==== GIVEN RECORDS
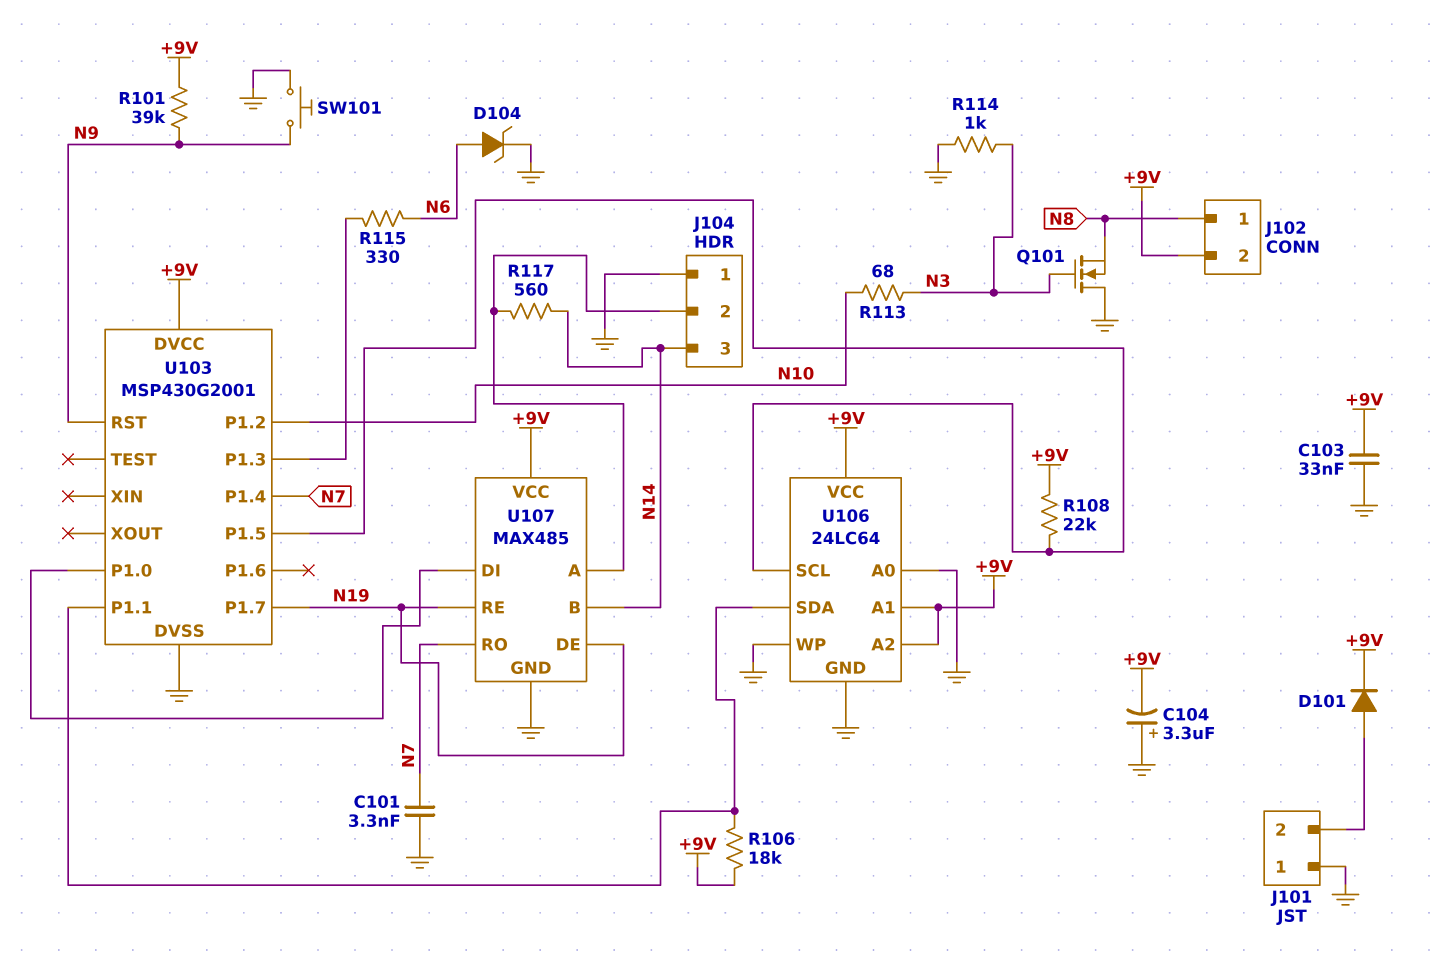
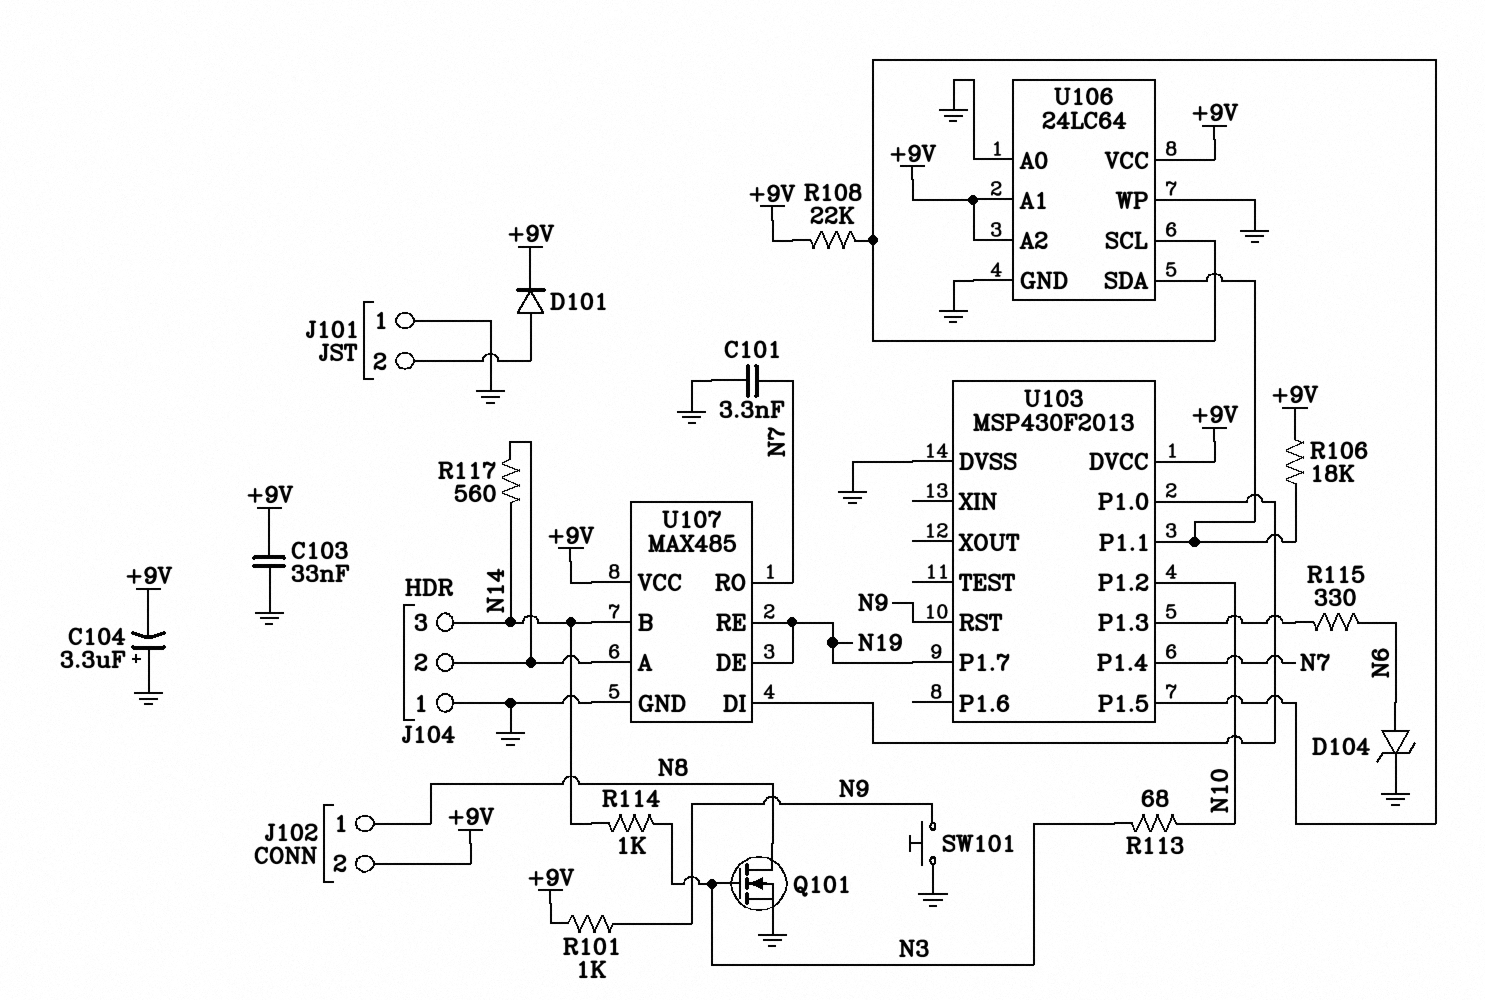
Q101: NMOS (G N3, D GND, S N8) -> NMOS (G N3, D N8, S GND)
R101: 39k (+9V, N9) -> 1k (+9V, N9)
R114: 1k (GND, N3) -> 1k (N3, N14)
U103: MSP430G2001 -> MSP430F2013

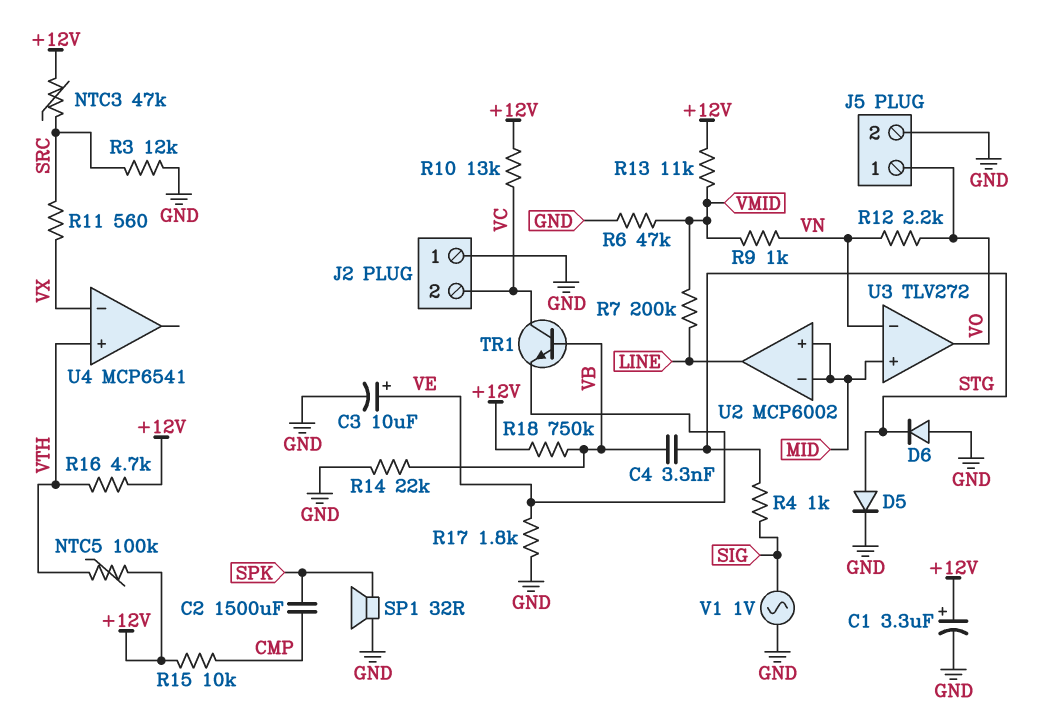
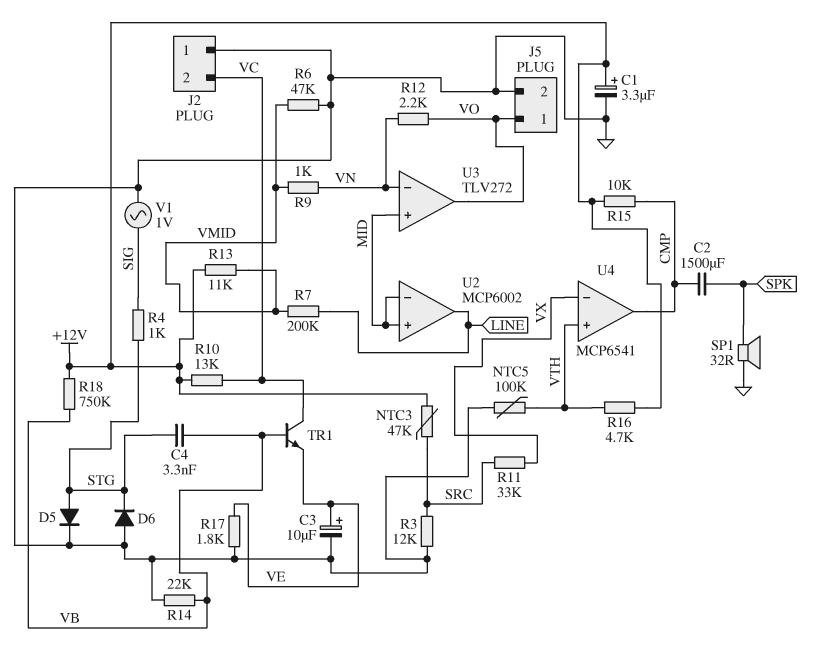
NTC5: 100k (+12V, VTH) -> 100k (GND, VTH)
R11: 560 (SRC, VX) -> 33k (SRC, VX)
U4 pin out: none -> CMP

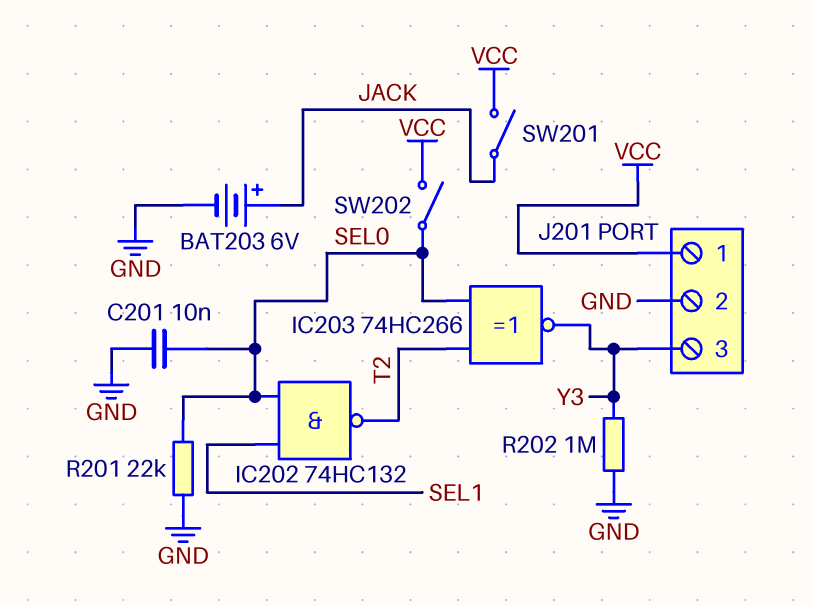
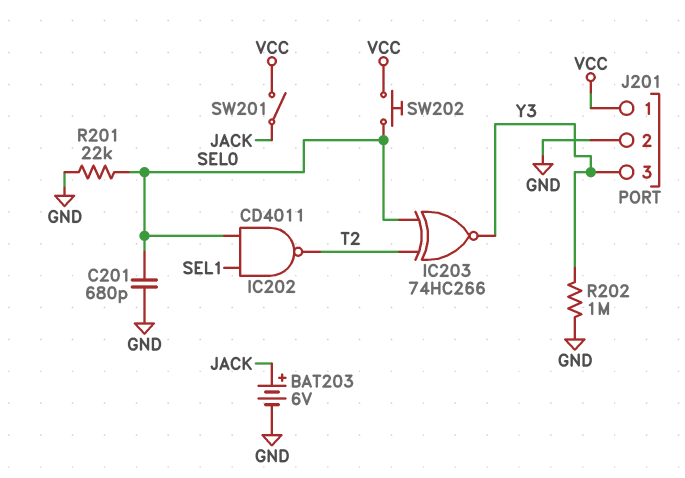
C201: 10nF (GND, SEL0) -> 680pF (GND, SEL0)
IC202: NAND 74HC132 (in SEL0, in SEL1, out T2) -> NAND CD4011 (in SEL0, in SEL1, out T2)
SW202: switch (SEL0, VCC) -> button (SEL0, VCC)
========
● **YOUR OBJECTIVE**
Each entry is to be transcribed verbatim, and any picture in it is to be skipped.

● **SOLUTION**
Q101: NMOS (G N3, D GND, S N8) -> NMOS (G N3, D N8, S GND)
R101: 39k (+9V, N9) -> 1k (+9V, N9)
R114: 1k (GND, N3) -> 1k (N3, N14)
U103: MSP430G2001 -> MSP430F2013

NTC5: 100k (+12V, VTH) -> 100k (GND, VTH)
R11: 560 (SRC, VX) -> 33k (SRC, VX)
U4 pin out: none -> CMP

C201: 10nF (GND, SEL0) -> 680pF (GND, SEL0)
IC202: NAND 74HC132 (in SEL0, in SEL1, out T2) -> NAND CD4011 (in SEL0, in SEL1, out T2)
SW202: switch (SEL0, VCC) -> button (SEL0, VCC)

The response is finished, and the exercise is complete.